*** Opening of EXERCISE MATERIALS ***
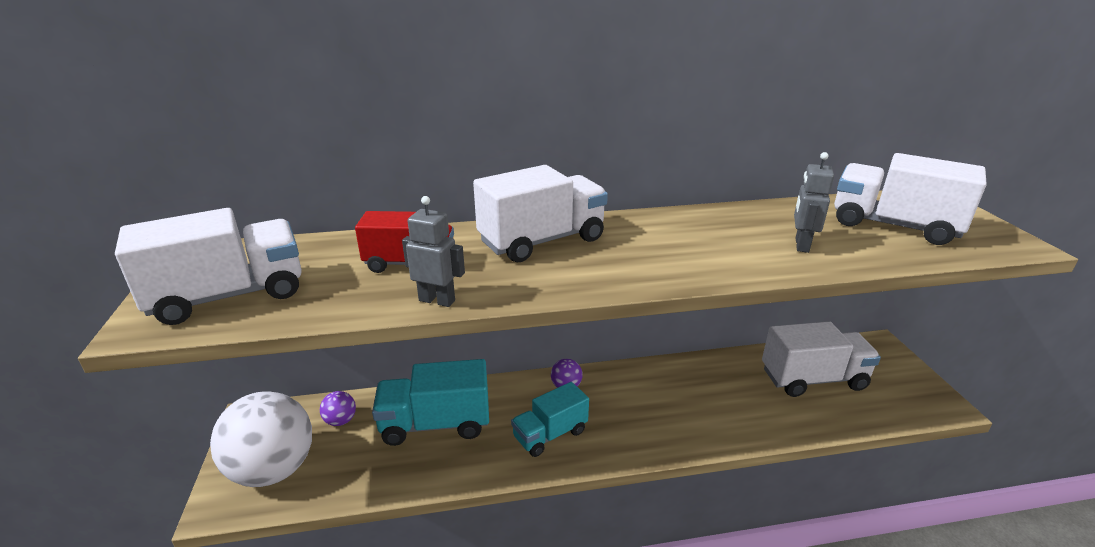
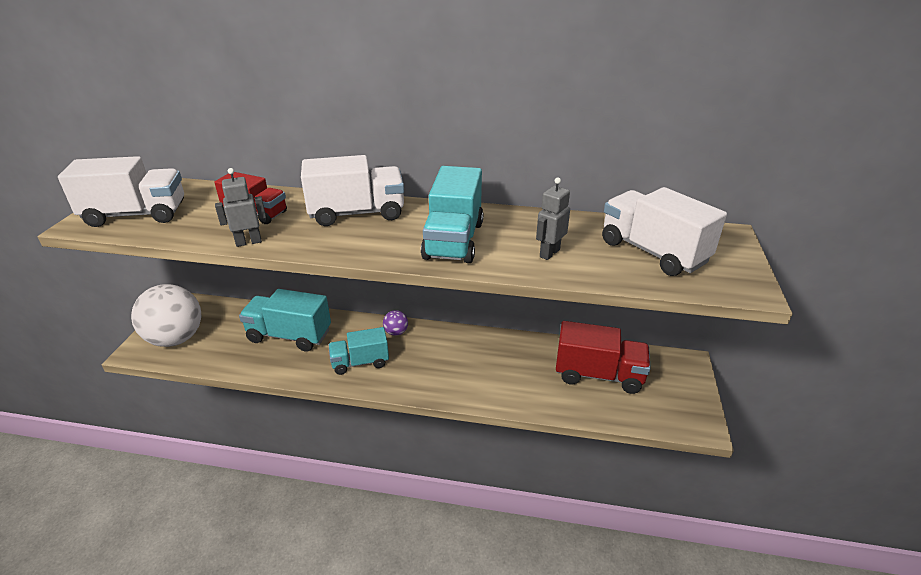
camera: 20 degrees right, 5 degrees up
(340, 421) = (232, 318): purple ball -> none
(437, 300) = (248, 242): grey robot -> grey robot turned 60 degrees counterclockwise
(688, 251) = (454, 240): none -> turquoise truck
(813, 379) = (598, 375): white truck -> red truck

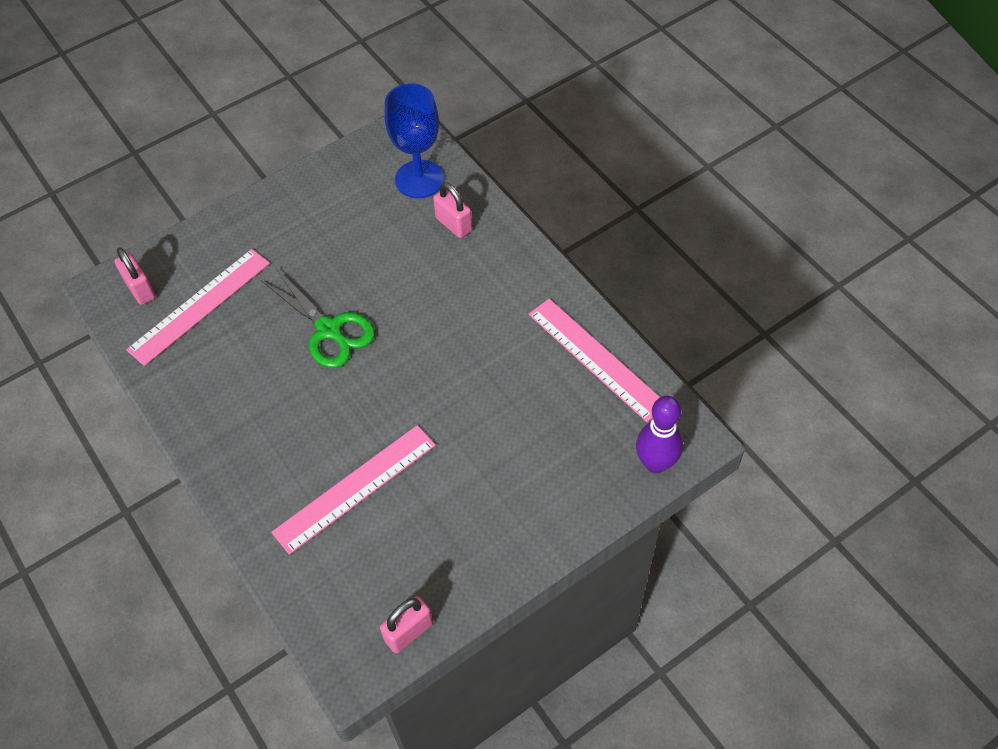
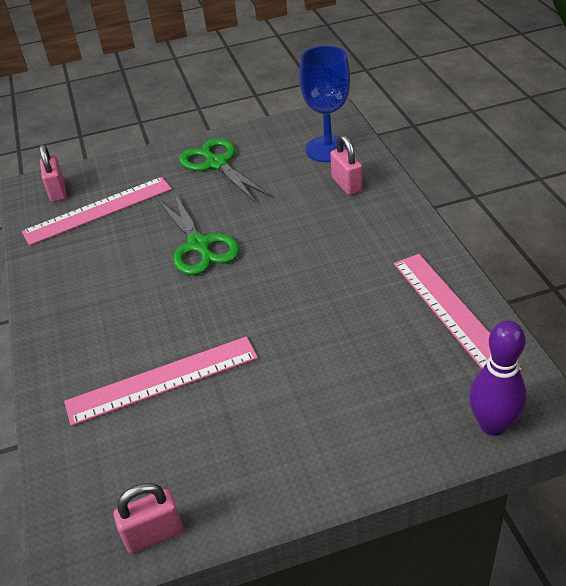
camera: 20 degrees right, 15 degrees down
(305, 219) = (216, 164): none -> green scissors

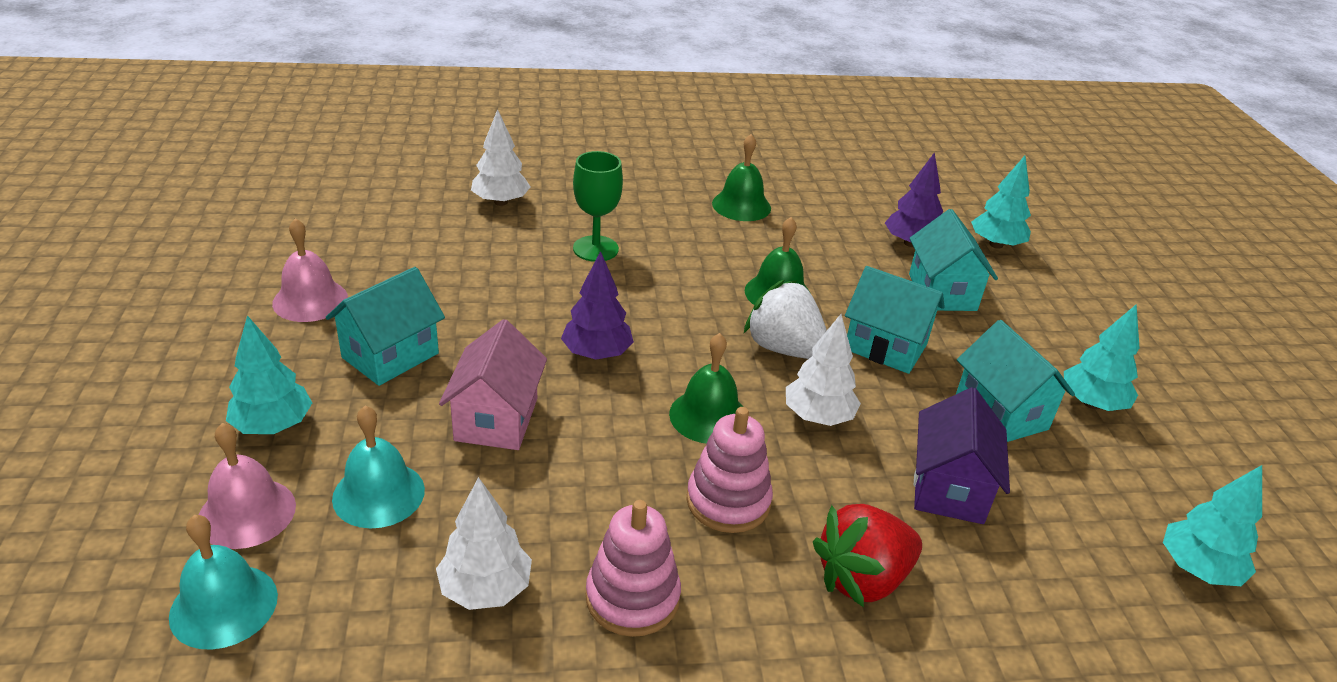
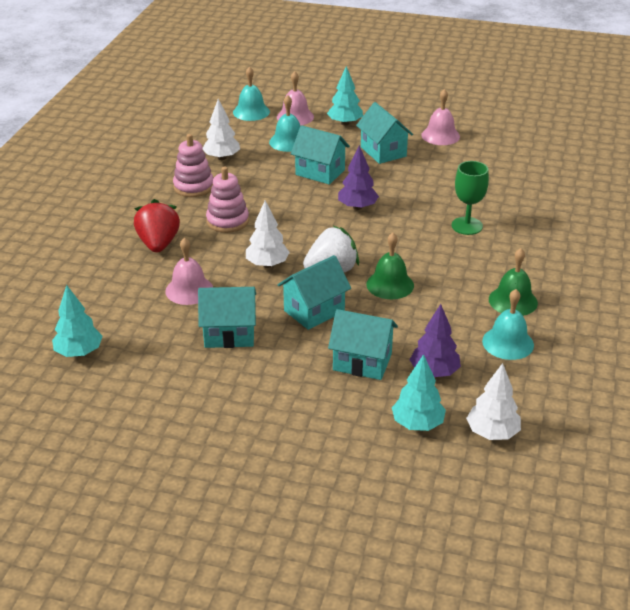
camera: 115 degrees right, 0 degrees up
(496, 419) = (320, 172): pink house -> turquoise house
(501, 202) = (536, 201): white tree -> white tree (492, 433)
(708, 416) = (288, 230): green bell -> none
(819, 204) = (508, 343): none -> turquoise bell
(949, 488) = (189, 290): purple house -> pink bell
(1091, 403) = (213, 379): turquoise tree -> none

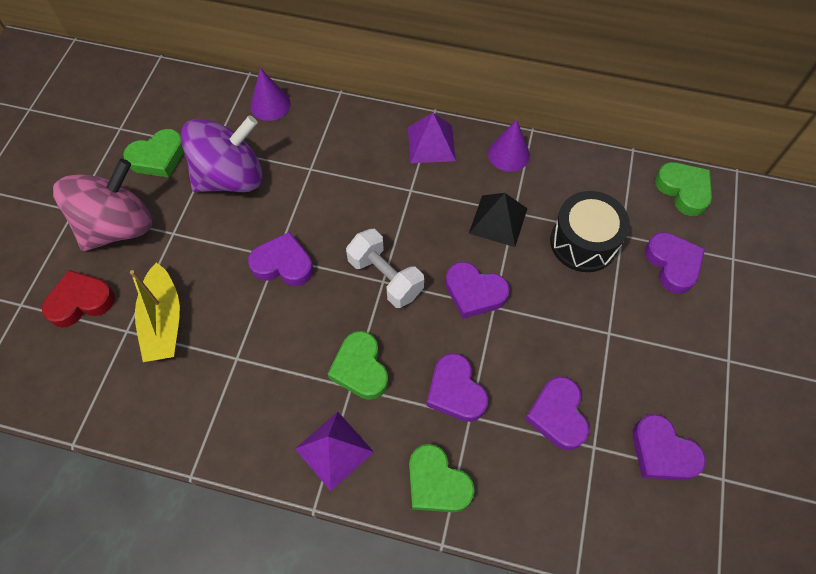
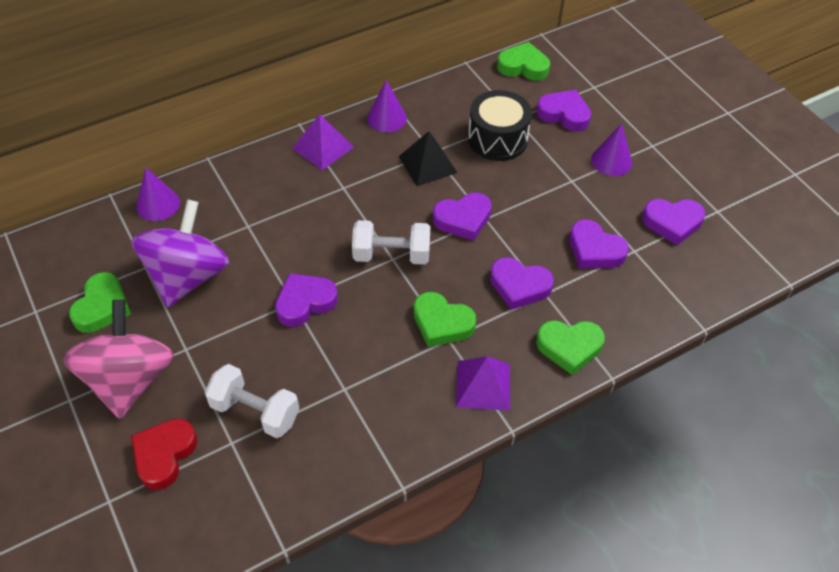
camera: 45 degrees left, 10 degrees down
(164, 321) = (255, 411): yellow boat -> white dumbbell
(669, 344) = (611, 161): none -> purple cone

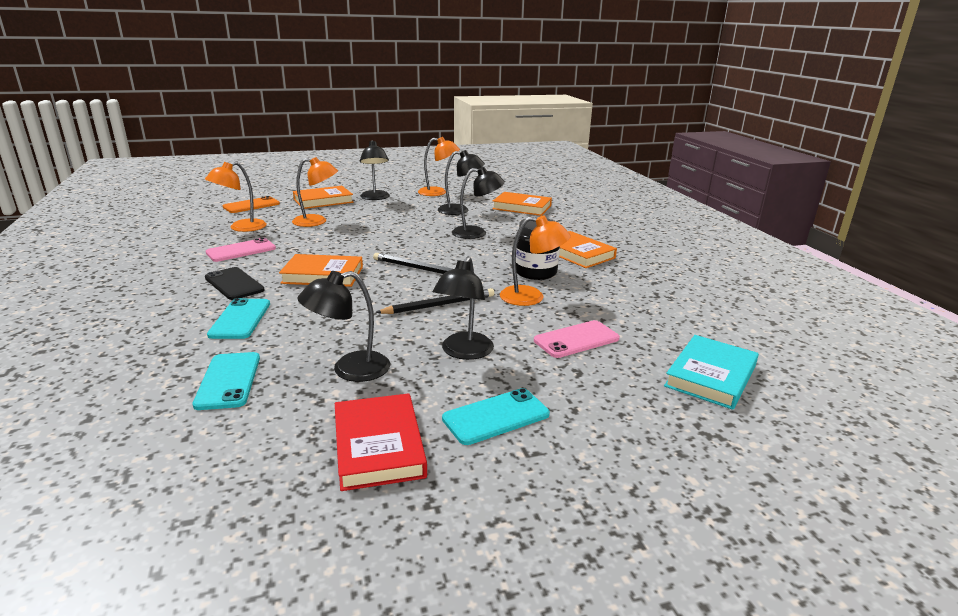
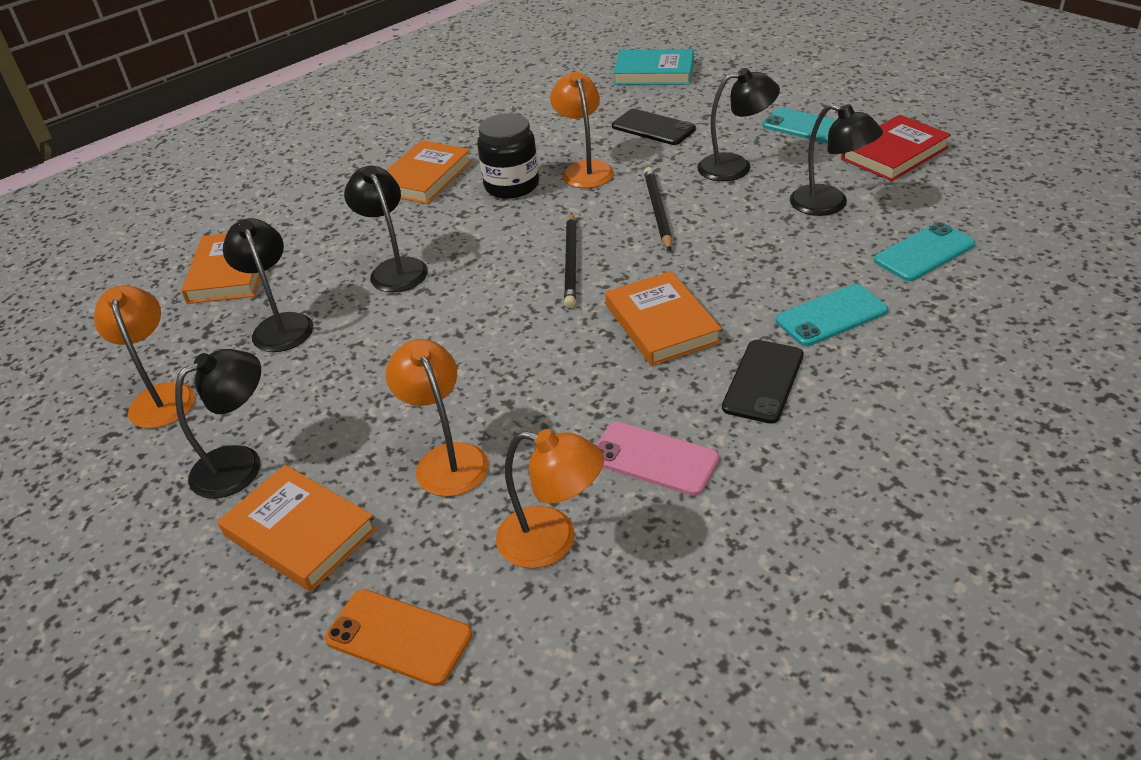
camera: 110 degrees left, 15 degrees up
(439, 305) = (657, 211): black pencil -> black pencil turned 45 degrees clockwise
(576, 339) = (653, 128): pink phone -> black phone

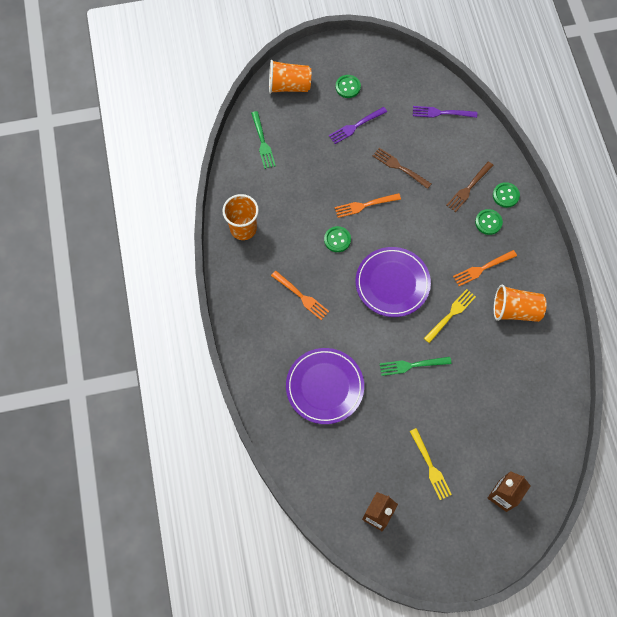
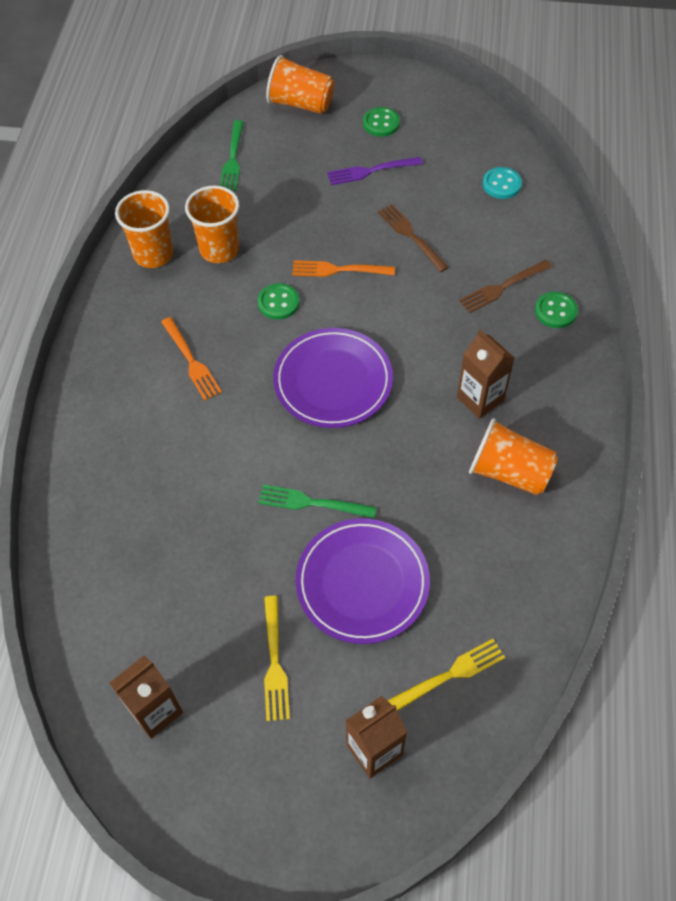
camera: 20 degrees right, 10 degrees down
(284, 213) = (219, 249): none -> orange cup
(324, 387) = (165, 493): purple plate -> purple plate (362, 583)
(441, 113) = (501, 184): purple fork -> turquoise button
(451, 314) = (404, 448): yellow fork -> yellow fork (449, 675)
(482, 268) = (480, 399): orange fork -> brown carton
(488, 222) = (514, 339): green button -> none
*** Close of EXERCISE MATERIALS ***
§ WHAT YOU NEED TO DO
Begin at the line with "(576, 339) = (653, 128): pink" and retype exactly every line through the last one of the entries above, both included, and nothing more; pictures stay out.

§ WRITTEN RESPONSE
(576, 339) = (653, 128): pink phone -> black phone

camera: 20 degrees right, 10 degrees down
(284, 213) = (219, 249): none -> orange cup
(324, 387) = (165, 493): purple plate -> purple plate (362, 583)
(441, 113) = (501, 184): purple fork -> turquoise button
(451, 314) = (404, 448): yellow fork -> yellow fork (449, 675)
(482, 268) = (480, 399): orange fork -> brown carton
(488, 222) = (514, 339): green button -> none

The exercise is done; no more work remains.